**** Data for this task
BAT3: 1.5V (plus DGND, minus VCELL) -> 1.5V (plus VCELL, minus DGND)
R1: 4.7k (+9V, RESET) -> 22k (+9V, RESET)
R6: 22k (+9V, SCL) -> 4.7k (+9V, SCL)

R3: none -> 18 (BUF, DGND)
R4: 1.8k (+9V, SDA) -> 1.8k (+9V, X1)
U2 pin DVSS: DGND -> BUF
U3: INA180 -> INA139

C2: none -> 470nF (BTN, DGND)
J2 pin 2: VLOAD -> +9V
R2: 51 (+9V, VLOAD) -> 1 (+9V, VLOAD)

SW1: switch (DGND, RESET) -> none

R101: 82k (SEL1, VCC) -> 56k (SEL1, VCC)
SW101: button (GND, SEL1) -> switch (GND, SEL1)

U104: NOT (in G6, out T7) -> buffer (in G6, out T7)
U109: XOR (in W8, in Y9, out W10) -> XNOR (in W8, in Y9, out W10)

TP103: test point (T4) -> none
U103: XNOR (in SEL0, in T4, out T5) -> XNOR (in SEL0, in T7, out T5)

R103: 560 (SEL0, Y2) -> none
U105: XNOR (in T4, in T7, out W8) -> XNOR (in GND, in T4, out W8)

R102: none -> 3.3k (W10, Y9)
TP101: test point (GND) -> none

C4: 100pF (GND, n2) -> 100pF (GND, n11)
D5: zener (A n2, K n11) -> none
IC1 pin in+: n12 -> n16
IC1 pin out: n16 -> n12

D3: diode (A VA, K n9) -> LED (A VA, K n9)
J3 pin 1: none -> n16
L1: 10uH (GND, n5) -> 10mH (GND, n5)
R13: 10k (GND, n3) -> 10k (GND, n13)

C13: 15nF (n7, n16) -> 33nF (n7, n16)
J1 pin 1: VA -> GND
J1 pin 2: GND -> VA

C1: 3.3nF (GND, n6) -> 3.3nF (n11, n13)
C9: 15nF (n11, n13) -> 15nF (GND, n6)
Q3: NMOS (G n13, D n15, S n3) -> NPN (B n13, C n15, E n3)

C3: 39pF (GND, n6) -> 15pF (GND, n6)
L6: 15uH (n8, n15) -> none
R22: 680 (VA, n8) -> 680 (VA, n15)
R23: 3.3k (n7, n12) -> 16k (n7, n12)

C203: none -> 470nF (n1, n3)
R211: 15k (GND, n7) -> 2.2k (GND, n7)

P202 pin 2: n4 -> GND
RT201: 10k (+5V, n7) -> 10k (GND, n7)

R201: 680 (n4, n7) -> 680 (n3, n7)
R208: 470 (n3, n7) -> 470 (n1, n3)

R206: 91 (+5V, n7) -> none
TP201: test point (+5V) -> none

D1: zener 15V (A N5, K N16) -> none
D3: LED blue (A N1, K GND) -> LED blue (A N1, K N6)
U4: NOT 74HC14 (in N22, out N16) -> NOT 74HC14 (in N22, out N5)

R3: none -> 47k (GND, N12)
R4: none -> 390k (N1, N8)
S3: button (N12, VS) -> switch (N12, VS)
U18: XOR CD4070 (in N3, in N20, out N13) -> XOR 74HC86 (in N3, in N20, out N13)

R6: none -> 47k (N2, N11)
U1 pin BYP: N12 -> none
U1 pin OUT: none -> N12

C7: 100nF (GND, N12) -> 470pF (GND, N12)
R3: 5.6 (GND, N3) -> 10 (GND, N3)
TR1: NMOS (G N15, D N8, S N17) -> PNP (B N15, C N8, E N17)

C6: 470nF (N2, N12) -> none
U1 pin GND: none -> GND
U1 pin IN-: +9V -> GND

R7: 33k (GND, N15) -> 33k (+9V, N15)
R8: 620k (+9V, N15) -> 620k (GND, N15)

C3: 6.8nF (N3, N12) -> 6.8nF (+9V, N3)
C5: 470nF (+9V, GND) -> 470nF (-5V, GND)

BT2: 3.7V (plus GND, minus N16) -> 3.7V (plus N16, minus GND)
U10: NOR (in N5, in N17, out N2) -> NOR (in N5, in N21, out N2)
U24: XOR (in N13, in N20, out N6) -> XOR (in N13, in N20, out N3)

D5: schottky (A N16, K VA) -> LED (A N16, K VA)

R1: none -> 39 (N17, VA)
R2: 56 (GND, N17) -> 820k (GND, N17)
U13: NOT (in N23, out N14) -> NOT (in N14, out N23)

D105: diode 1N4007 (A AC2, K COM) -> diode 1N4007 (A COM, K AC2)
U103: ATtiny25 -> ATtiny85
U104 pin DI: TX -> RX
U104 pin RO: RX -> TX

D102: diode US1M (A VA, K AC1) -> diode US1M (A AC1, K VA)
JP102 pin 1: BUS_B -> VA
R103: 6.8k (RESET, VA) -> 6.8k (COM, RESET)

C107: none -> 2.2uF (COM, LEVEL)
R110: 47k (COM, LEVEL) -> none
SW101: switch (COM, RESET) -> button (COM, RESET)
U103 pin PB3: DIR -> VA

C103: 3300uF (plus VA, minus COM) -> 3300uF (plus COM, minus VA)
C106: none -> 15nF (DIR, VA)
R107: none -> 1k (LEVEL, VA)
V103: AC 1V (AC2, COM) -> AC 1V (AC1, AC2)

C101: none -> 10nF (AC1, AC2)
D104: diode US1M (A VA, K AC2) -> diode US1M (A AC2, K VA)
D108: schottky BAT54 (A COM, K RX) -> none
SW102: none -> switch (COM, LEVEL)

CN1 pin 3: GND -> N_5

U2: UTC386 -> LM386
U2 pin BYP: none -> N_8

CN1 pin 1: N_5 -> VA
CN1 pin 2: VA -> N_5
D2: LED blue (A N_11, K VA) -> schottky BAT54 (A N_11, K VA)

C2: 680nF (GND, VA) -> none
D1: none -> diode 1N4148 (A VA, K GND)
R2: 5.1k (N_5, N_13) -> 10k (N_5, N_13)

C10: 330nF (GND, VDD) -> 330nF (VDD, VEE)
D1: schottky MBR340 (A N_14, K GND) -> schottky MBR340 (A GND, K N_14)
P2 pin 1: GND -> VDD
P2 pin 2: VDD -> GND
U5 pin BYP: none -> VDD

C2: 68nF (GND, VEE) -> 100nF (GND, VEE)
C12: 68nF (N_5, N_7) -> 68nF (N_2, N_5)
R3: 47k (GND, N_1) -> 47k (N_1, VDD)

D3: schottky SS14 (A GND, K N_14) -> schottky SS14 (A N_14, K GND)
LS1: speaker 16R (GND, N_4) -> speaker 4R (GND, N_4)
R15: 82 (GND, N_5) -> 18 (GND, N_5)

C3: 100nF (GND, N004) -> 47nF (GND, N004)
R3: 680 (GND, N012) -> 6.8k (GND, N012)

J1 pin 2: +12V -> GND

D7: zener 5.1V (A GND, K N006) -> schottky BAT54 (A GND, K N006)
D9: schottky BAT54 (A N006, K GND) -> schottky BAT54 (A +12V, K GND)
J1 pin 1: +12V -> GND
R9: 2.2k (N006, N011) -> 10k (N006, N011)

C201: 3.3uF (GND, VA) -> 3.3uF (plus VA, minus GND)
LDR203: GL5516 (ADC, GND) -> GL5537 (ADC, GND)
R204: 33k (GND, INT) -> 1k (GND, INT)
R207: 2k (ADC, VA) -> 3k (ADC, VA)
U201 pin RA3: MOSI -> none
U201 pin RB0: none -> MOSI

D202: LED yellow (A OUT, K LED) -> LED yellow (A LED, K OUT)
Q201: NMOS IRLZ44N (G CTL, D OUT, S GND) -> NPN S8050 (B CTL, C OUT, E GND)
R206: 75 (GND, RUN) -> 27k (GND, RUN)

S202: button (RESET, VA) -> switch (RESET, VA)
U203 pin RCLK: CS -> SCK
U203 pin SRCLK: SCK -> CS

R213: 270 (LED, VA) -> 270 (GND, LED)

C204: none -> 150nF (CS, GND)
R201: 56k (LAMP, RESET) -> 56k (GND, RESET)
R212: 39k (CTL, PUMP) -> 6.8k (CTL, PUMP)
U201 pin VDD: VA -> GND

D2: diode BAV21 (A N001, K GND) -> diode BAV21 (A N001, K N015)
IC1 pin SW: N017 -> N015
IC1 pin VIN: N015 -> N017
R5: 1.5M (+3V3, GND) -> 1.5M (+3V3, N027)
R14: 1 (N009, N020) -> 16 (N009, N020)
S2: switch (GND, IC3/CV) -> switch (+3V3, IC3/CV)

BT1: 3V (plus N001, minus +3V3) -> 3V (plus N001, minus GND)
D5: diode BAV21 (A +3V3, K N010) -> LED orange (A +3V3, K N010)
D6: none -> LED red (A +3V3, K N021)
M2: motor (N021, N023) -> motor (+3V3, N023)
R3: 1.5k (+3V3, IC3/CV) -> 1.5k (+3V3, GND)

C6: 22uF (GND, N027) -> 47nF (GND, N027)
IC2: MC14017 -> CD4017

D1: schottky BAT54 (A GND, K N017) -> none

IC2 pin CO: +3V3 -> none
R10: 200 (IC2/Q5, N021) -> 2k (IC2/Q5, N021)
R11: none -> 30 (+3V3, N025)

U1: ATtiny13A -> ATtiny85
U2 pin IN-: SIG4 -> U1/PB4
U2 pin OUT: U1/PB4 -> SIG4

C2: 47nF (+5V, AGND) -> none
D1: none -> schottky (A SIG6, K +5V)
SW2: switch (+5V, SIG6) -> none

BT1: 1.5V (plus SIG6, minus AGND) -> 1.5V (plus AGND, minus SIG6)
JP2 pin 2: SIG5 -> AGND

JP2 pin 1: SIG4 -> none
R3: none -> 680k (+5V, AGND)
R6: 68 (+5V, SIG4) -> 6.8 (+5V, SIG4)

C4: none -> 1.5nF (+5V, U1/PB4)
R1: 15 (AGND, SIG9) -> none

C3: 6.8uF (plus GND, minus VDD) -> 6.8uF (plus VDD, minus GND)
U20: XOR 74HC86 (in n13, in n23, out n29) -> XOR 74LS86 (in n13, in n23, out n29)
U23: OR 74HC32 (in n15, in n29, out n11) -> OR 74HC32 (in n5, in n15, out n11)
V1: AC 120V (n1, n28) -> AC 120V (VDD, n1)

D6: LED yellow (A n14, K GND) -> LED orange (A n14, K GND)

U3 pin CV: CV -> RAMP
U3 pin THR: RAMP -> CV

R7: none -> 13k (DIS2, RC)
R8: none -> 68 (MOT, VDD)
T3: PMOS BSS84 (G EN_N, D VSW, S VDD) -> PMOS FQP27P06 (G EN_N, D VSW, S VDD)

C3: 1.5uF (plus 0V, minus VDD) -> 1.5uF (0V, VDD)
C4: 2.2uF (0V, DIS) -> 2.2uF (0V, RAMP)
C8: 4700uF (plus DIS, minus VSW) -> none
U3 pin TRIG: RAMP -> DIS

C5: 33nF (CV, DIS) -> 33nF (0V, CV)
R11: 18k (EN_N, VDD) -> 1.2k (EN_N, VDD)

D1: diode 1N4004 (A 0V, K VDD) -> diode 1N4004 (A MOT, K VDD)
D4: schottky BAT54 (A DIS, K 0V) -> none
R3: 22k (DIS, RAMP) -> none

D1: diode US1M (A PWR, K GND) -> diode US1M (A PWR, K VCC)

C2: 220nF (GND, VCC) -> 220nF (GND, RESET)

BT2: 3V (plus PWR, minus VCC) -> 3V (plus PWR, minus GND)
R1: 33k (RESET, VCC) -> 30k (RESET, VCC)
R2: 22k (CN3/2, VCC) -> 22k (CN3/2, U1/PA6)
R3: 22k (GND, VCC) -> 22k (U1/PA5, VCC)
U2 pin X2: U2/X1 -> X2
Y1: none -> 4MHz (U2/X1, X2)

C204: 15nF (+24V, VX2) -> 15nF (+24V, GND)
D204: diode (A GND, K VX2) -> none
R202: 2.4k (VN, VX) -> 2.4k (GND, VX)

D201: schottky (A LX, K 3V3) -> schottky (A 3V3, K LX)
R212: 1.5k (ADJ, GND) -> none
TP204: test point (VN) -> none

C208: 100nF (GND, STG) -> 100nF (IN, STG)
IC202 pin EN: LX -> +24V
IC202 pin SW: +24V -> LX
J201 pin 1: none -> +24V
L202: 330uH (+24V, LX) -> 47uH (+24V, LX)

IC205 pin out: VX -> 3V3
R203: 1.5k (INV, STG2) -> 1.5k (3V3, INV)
********
- Brief: Word for word, output the lines of the data from its first line through the line where "SW101: button (GND, SEL1)" appears, and stop there.

- Exercise answer:
BAT3: 1.5V (plus DGND, minus VCELL) -> 1.5V (plus VCELL, minus DGND)
R1: 4.7k (+9V, RESET) -> 22k (+9V, RESET)
R6: 22k (+9V, SCL) -> 4.7k (+9V, SCL)

R3: none -> 18 (BUF, DGND)
R4: 1.8k (+9V, SDA) -> 1.8k (+9V, X1)
U2 pin DVSS: DGND -> BUF
U3: INA180 -> INA139

C2: none -> 470nF (BTN, DGND)
J2 pin 2: VLOAD -> +9V
R2: 51 (+9V, VLOAD) -> 1 (+9V, VLOAD)

SW1: switch (DGND, RESET) -> none

R101: 82k (SEL1, VCC) -> 56k (SEL1, VCC)
SW101: button (GND, SEL1) -> switch (GND, SEL1)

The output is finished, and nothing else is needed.